• _WHAT YOU NEED TO DO_: Your output should be exactly the lines from the one containing "pink pentagon: moved" through the final line of the records, both included, with every picture left out.
-- INPUT FOR THIS TASK follows --
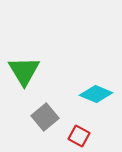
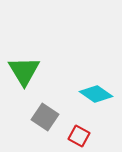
cyan diamond: rotated 12 degrees clockwise
gray square: rotated 16 degrees counterclockwise
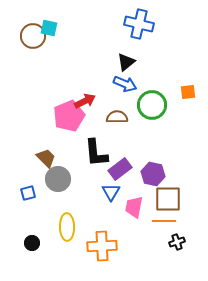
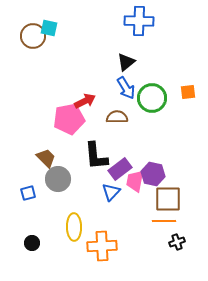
blue cross: moved 3 px up; rotated 12 degrees counterclockwise
blue arrow: moved 1 px right, 4 px down; rotated 35 degrees clockwise
green circle: moved 7 px up
pink pentagon: moved 3 px down; rotated 12 degrees clockwise
black L-shape: moved 3 px down
blue triangle: rotated 12 degrees clockwise
pink trapezoid: moved 1 px right, 26 px up
yellow ellipse: moved 7 px right
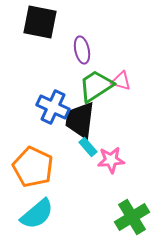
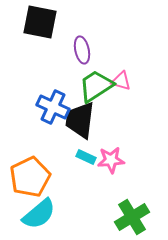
cyan rectangle: moved 2 px left, 10 px down; rotated 24 degrees counterclockwise
orange pentagon: moved 3 px left, 10 px down; rotated 21 degrees clockwise
cyan semicircle: moved 2 px right
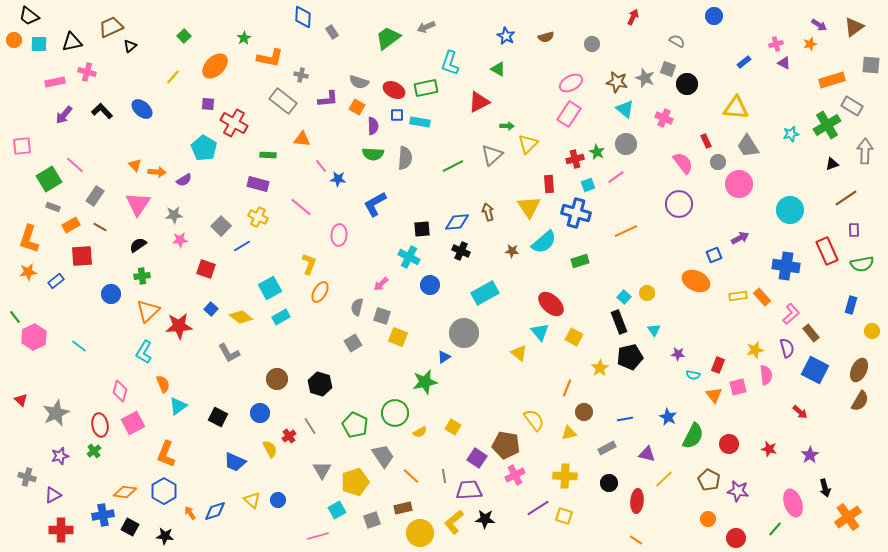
-- INPUT FOR THIS TASK concluded --
• _TASK OUTPUT_:
pink pentagon: moved 3 px down; rotated 12 degrees clockwise
black L-shape: moved 3 px down
blue triangle: rotated 12 degrees clockwise
pink trapezoid: moved 1 px right, 26 px up
yellow ellipse: moved 7 px right
cyan rectangle: moved 2 px left, 10 px down; rotated 24 degrees counterclockwise
orange pentagon: moved 3 px left, 10 px down; rotated 21 degrees clockwise
cyan semicircle: moved 2 px right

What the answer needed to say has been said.